[[ Given data, beginning ]]

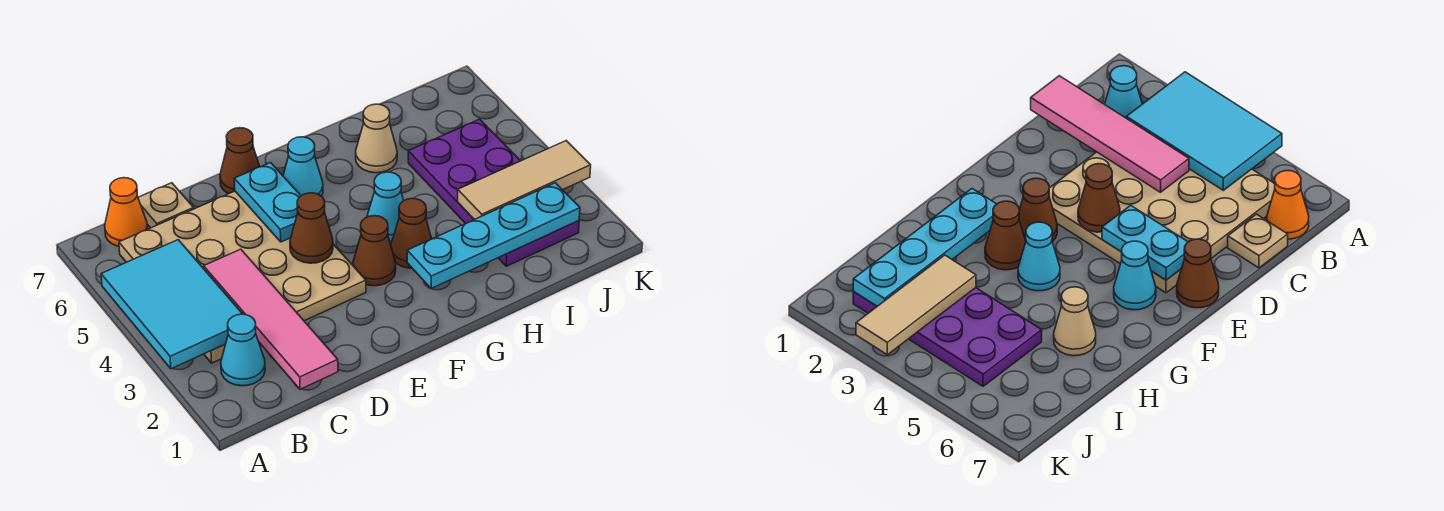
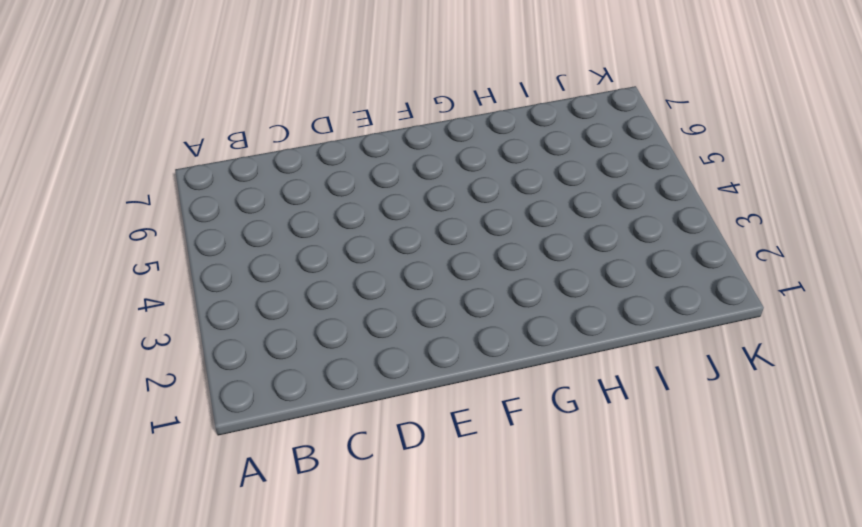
none -> cyan cone B2 level 1
none -> tan plate B3:E6 level 1
none -> orange cone B7 level 1

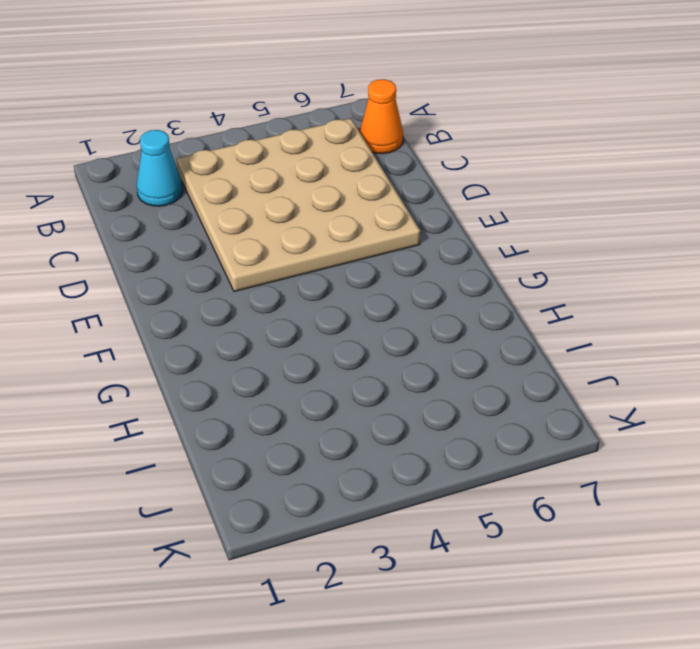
none -> tan plate C7 level 1
none -> brown cone E7 level 1
none -> brown cone F3 level 1

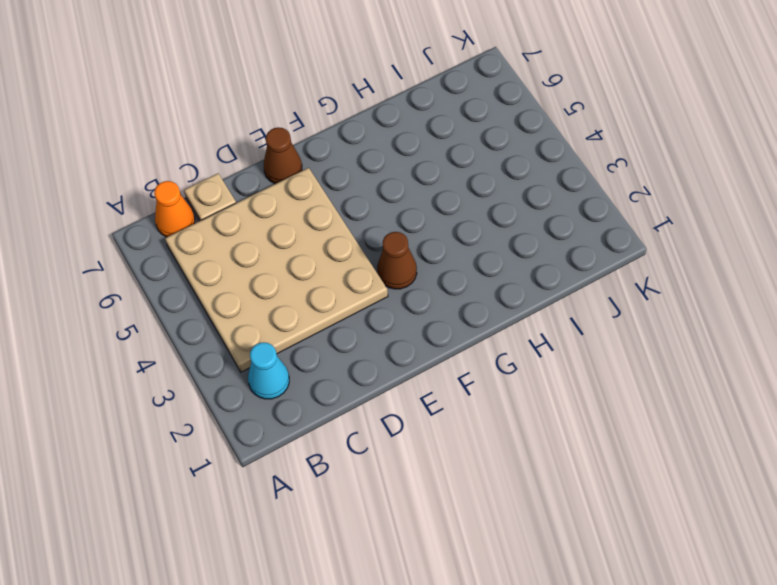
none -> cyan cone F6 level 1
none -> brown cone G3 level 1
none -> cyan cone G4 level 1

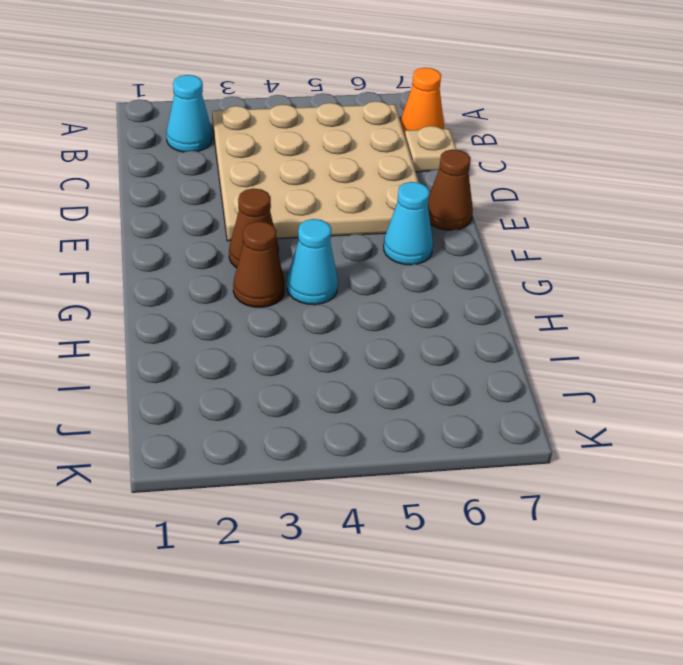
none -> tan cone H6 level 1
none -> purple plate I2:J5 level 1
none -> cyan tile A3:B5 level 2

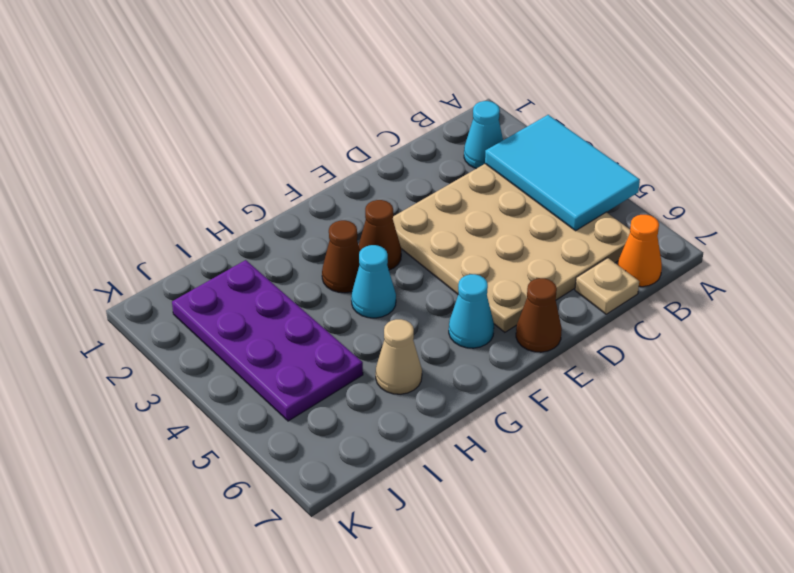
none -> pink tile C1:C4 level 2
none -> brown cone E4 level 2
none -> cyan plate E5:E6 level 2

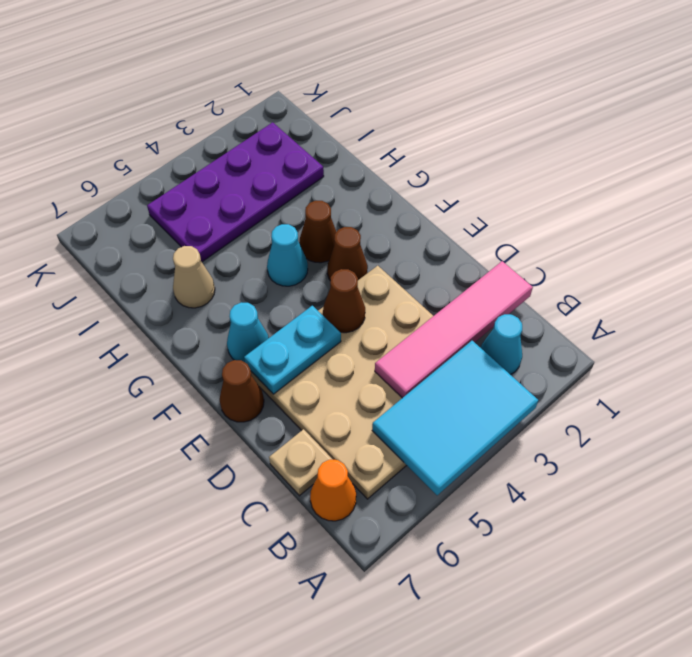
none -> cyan plate G2:J2 level 2
none -> tan tile I3:K3 level 2

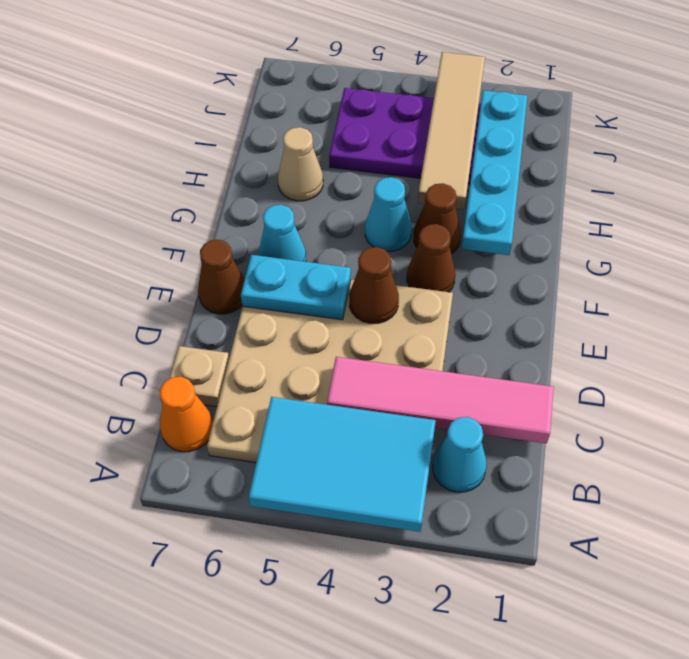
tan tile H3:K3 level 2 -> tan tile I3:K3 level 2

[[ Given data, end ]]

- [Task description]: Without the images, write out all of the records exactly.

- [Exercise response]:
none -> cyan cone B2 level 1
none -> tan plate B3:E6 level 1
none -> orange cone B7 level 1

none -> tan plate C7 level 1
none -> brown cone E7 level 1
none -> brown cone F3 level 1

none -> cyan cone F6 level 1
none -> brown cone G3 level 1
none -> cyan cone G4 level 1

none -> tan cone H6 level 1
none -> purple plate I2:J5 level 1
none -> cyan tile A3:B5 level 2

none -> pink tile C1:C4 level 2
none -> brown cone E4 level 2
none -> cyan plate E5:E6 level 2

none -> cyan plate G2:J2 level 2
none -> tan tile I3:K3 level 2

tan tile H3:K3 level 2 -> tan tile I3:K3 level 2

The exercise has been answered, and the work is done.